■ INSTRUCTIONS FOR THE TASK ■
Go to the line containing "orange cylinder: 4 -> 5" in the listing below and retype it and every later line exactly, down to the last.

■ INPUT MATERIAL ■
┄┄┄┄┄┄
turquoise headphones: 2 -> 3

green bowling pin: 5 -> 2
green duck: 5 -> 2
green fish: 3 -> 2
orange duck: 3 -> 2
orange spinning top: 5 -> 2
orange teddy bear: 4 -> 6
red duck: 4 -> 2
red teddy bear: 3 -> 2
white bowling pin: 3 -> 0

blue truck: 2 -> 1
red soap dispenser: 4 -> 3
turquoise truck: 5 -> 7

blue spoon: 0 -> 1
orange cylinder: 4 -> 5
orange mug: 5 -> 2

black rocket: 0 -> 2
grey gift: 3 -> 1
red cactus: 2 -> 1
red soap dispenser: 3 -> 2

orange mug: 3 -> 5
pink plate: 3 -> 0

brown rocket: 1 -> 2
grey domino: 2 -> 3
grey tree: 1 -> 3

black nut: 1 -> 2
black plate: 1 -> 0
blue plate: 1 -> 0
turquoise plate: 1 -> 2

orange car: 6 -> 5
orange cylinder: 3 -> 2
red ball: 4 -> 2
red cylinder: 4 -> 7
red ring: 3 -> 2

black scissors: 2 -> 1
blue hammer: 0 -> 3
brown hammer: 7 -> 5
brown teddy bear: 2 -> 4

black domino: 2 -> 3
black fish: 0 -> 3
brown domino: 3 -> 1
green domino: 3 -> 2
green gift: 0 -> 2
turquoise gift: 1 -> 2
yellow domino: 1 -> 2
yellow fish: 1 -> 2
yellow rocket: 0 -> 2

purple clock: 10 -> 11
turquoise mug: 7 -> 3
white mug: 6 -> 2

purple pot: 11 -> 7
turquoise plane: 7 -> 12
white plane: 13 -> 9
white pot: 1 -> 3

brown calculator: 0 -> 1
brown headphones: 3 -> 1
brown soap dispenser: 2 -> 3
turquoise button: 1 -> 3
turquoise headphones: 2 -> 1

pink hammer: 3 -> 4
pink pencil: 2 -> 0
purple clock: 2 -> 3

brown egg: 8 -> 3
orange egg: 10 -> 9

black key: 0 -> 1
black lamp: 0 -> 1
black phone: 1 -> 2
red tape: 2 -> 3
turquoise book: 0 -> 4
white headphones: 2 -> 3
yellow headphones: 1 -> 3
┄┄┄┄┄┄
■ YOUR SOLUTION ■
orange cylinder: 4 -> 5
orange mug: 5 -> 2

black rocket: 0 -> 2
grey gift: 3 -> 1
red cactus: 2 -> 1
red soap dispenser: 3 -> 2

orange mug: 3 -> 5
pink plate: 3 -> 0

brown rocket: 1 -> 2
grey domino: 2 -> 3
grey tree: 1 -> 3

black nut: 1 -> 2
black plate: 1 -> 0
blue plate: 1 -> 0
turquoise plate: 1 -> 2

orange car: 6 -> 5
orange cylinder: 3 -> 2
red ball: 4 -> 2
red cylinder: 4 -> 7
red ring: 3 -> 2

black scissors: 2 -> 1
blue hammer: 0 -> 3
brown hammer: 7 -> 5
brown teddy bear: 2 -> 4

black domino: 2 -> 3
black fish: 0 -> 3
brown domino: 3 -> 1
green domino: 3 -> 2
green gift: 0 -> 2
turquoise gift: 1 -> 2
yellow domino: 1 -> 2
yellow fish: 1 -> 2
yellow rocket: 0 -> 2

purple clock: 10 -> 11
turquoise mug: 7 -> 3
white mug: 6 -> 2

purple pot: 11 -> 7
turquoise plane: 7 -> 12
white plane: 13 -> 9
white pot: 1 -> 3

brown calculator: 0 -> 1
brown headphones: 3 -> 1
brown soap dispenser: 2 -> 3
turquoise button: 1 -> 3
turquoise headphones: 2 -> 1

pink hammer: 3 -> 4
pink pencil: 2 -> 0
purple clock: 2 -> 3

brown egg: 8 -> 3
orange egg: 10 -> 9

black key: 0 -> 1
black lamp: 0 -> 1
black phone: 1 -> 2
red tape: 2 -> 3
turquoise book: 0 -> 4
white headphones: 2 -> 3
yellow headphones: 1 -> 3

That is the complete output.